Goal of the exercise
Only the text of the records belongs in the answer, copied exactly and without pictures.

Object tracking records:
>>>>>

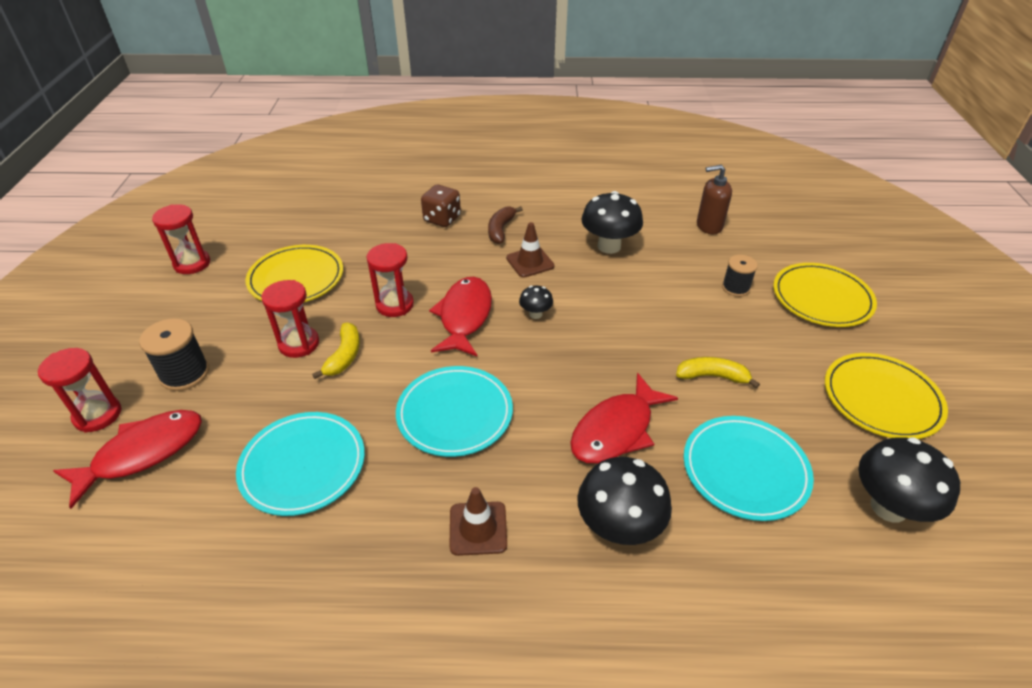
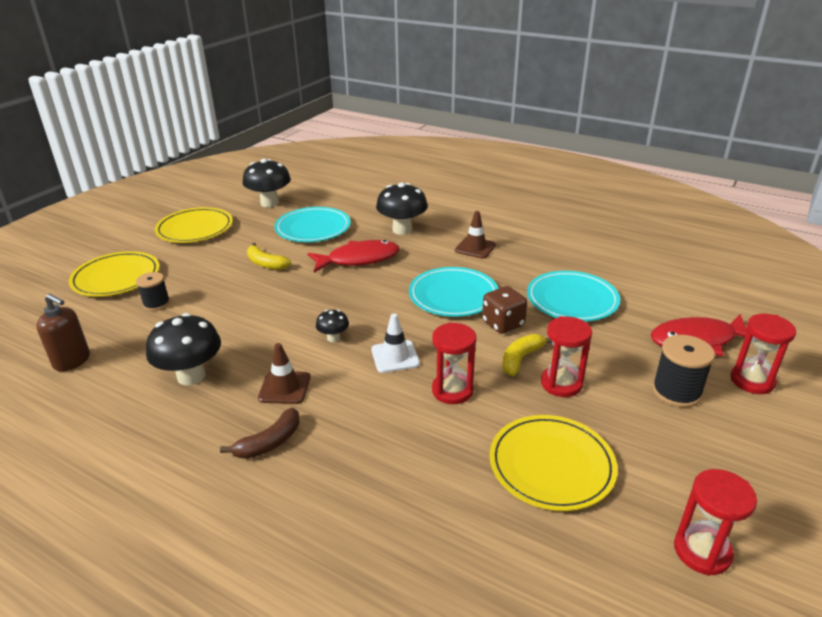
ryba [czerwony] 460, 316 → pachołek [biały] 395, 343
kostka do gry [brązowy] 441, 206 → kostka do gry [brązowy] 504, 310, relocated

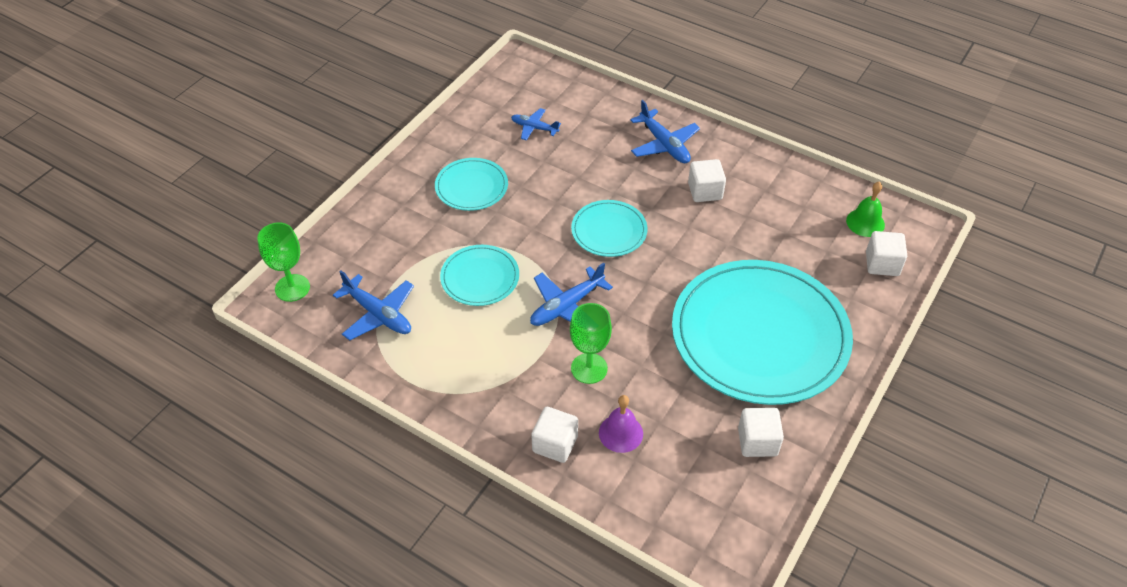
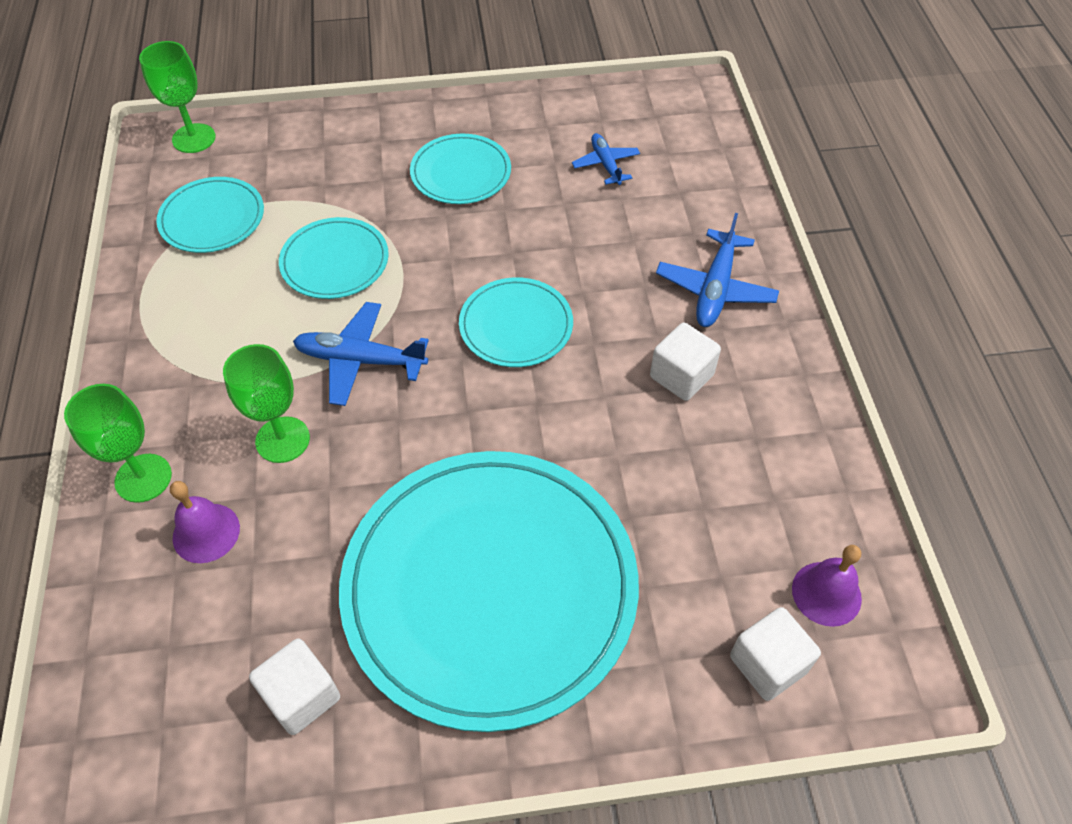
sześcian [biały] 554, 435 → kielich [zielony] 118, 443
samolot [niebieski] 373, 305 → talerz [turkusowy] 210, 215
dzwonek [zielony] 865, 209 → dzwonek [fioletowy] 827, 586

<<<<<

Answer to the problem
ryba [czerwony] 460, 316 → pachołek [biały] 395, 343
kostka do gry [brązowy] 441, 206 → kostka do gry [brązowy] 504, 310, relocated

sześcian [biały] 554, 435 → kielich [zielony] 118, 443
samolot [niebieski] 373, 305 → talerz [turkusowy] 210, 215
dzwonek [zielony] 865, 209 → dzwonek [fioletowy] 827, 586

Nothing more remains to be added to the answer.